(Stored records)
####################

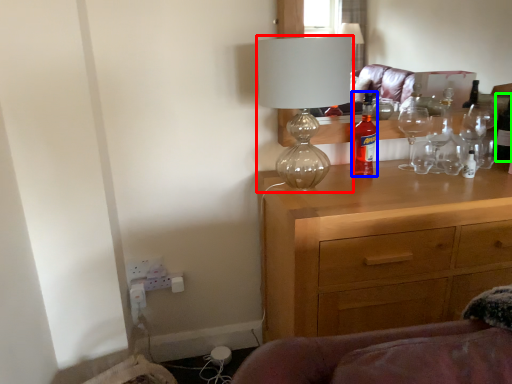
Question: Which is nearer to the lamp (highlighted by a red box)? bottle (highlighted by a blue box) or bottle (highlighted by a green box).

Choices:
 (A) bottle
 (B) bottle

Answer: (A)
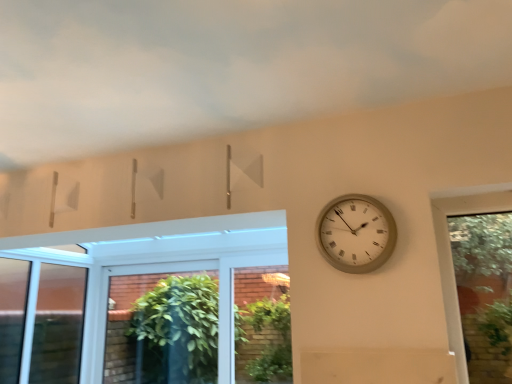
Question: Considering the positions of cloudy sky at upper center and beige textured clock at right in the image, is cloudy sky at upper center wider or thinner than beige textured clock at right?

Choices:
 (A) thin
 (B) wide

Answer: (B)

Question: In the image, is cloudy sky at upper center positioned in front of or behind beige textured clock at right?

Choices:
 (A) behind
 (B) front

Answer: (B)

Question: Considering the real-world distances, which object is closest to the green leafy plant at lower center?

Choices:
 (A) beige textured clock at right
 (B) cloudy sky at upper center

Answer: (A)

Question: Which is nearer to the beige textured clock at right?

Choices:
 (A) green leafy plant at lower center
 (B) cloudy sky at upper center

Answer: (B)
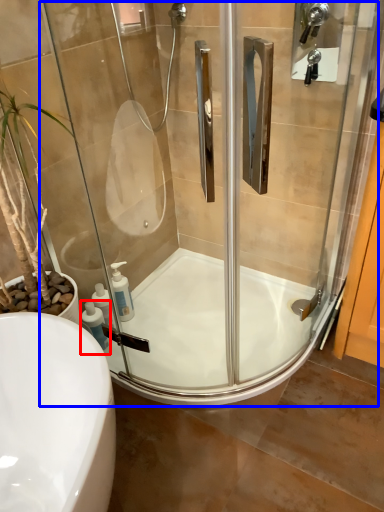
Question: Among these objects, which one is nearest to the camera, soap dispenser (highlighted by a red box) or screen door (highlighted by a blue box)?

Choices:
 (A) soap dispenser
 (B) screen door

Answer: (B)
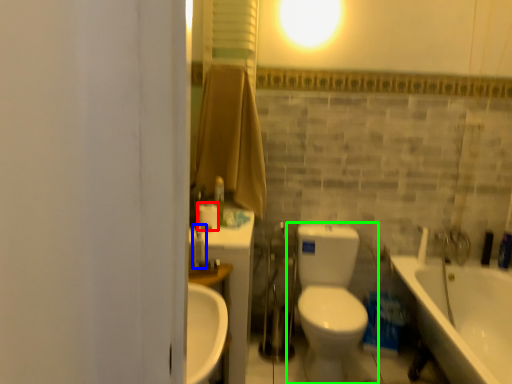
Question: Estimate the real-world distances between objects in this image. Which object is closer to toilet paper (highlighted by a red box), fixture (highlighted by a blue box) or toilet (highlighted by a green box)?

Choices:
 (A) fixture
 (B) toilet

Answer: (A)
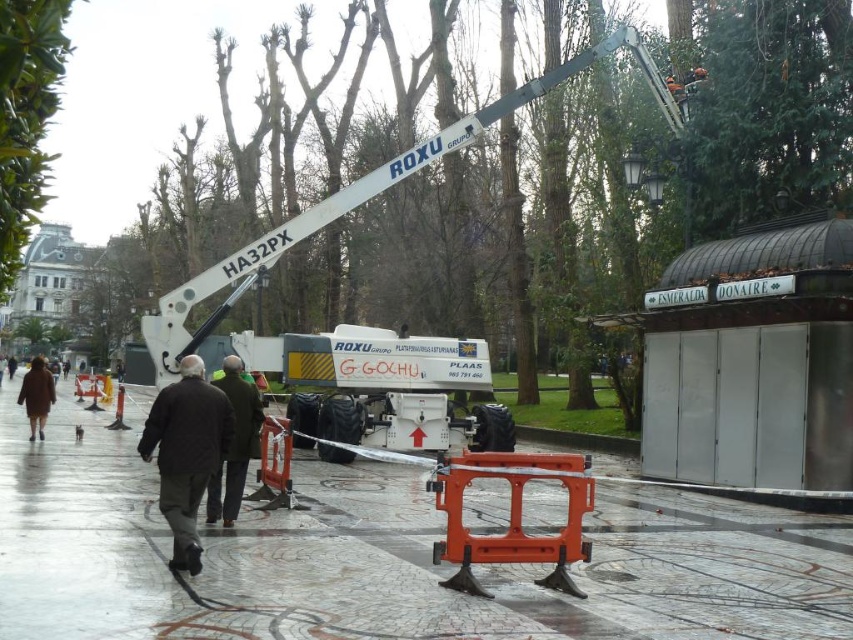
Question: Is dark brown leather jacket at center to the left of brown wool coat at lower left from the viewer's perspective?

Choices:
 (A) no
 (B) yes

Answer: (A)

Question: Which point is farther from the camera taking this photo?

Choices:
 (A) (0, 3)
 (B) (21, 582)
 (C) (212, 380)

Answer: (C)

Question: Which of the following is the closest to the observer?

Choices:
 (A) (641, 545)
 (B) (172, 499)

Answer: (B)

Question: Does green leafy tree at upper left appear on the right side of dark brown leather jacket at center?

Choices:
 (A) no
 (B) yes

Answer: (A)

Question: Where is brown woolen jacket at center located in relation to brown wool coat at lower left in the image?

Choices:
 (A) above
 (B) below

Answer: (B)

Question: Which object is positioned closest to the dark brown leather jacket at center?

Choices:
 (A) green leafy tree at upper left
 (B) brown wool coat at lower left
 (C) polished stone pavement at center
 (D) brown woolen jacket at center

Answer: (D)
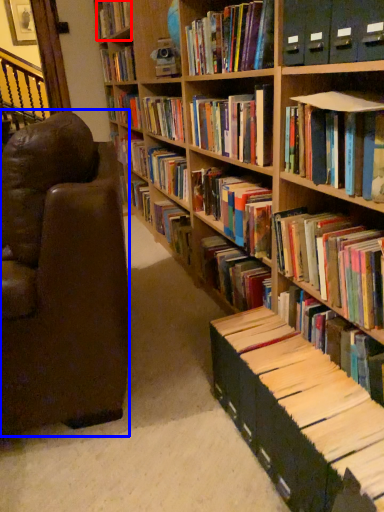
Question: Which object appears farthest to the camera in this image, book (highlighted by a red box) or chair (highlighted by a blue box)?

Choices:
 (A) book
 (B) chair

Answer: (A)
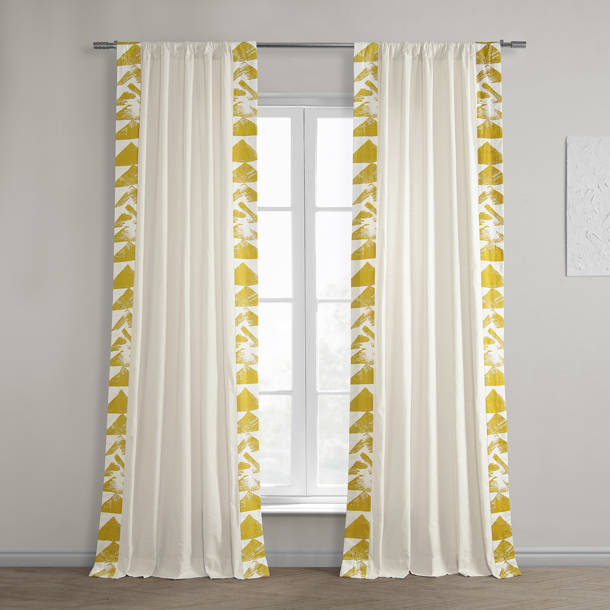
In order to click on wall decor in this screenshot , I will do `click(593, 204)`.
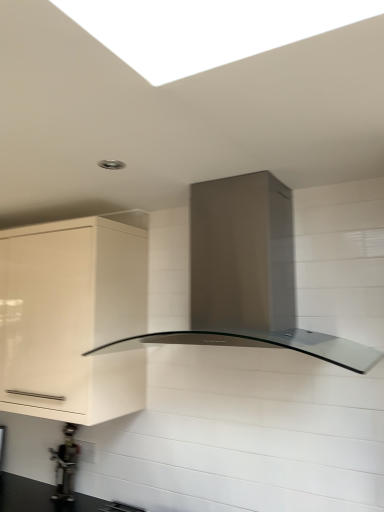
Question: In the image, is satin metallic range hood at center positioned in front of or behind white glossy cabinet at left?

Choices:
 (A) front
 (B) behind

Answer: (A)

Question: From a real-world perspective, is satin metallic range hood at center above or below white glossy cabinet at left?

Choices:
 (A) below
 (B) above

Answer: (B)

Question: Estimate the real-world distances between objects in this image. Which object is farther from the white glossy cabinet at left?

Choices:
 (A) metallic gray water heater at lower left
 (B) satin metallic range hood at center

Answer: (A)

Question: Based on their relative distances, which object is farther from the satin metallic range hood at center?

Choices:
 (A) white glossy cabinet at left
 (B) metallic gray water heater at lower left

Answer: (B)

####################

■ WHAT YOU SHOULD DO ■
List every line in the stored records above that contains the string "fixture", matching case exactly.

■ SOLUTION FOR THIS EXERCISE ■
Question: Estimate the real-world distances between objects in this image. Which object is closer to toilet paper (highlighted by a red box), fixture (highlighted by a blue box) or toilet (highlighted by a green box)?
 (A) fixture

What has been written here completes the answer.